Your goal: State how many lines in the entries below include the string "degrees", and give nothing beyond that number.
[Data supplied]
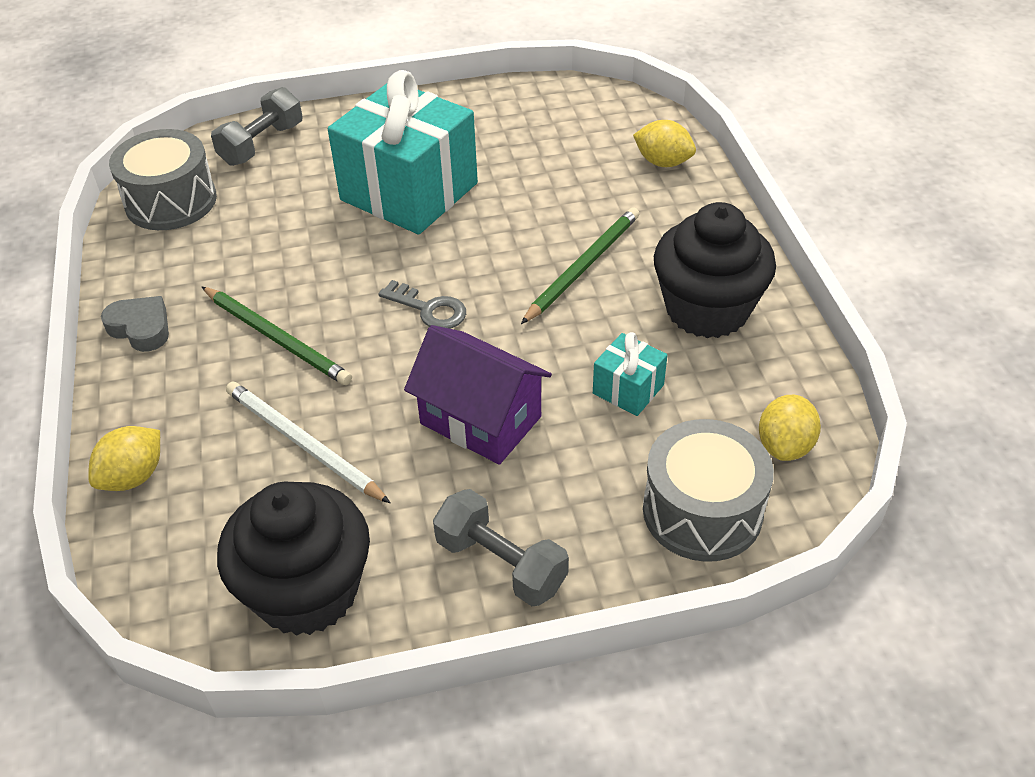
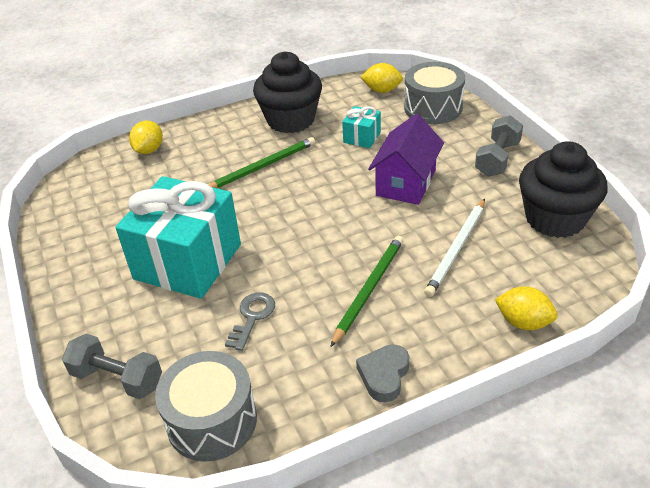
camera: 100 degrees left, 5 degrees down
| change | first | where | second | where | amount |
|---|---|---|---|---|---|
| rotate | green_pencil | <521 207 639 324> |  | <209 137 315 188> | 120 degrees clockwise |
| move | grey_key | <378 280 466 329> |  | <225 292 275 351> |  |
[/Data supplied]
Output: 2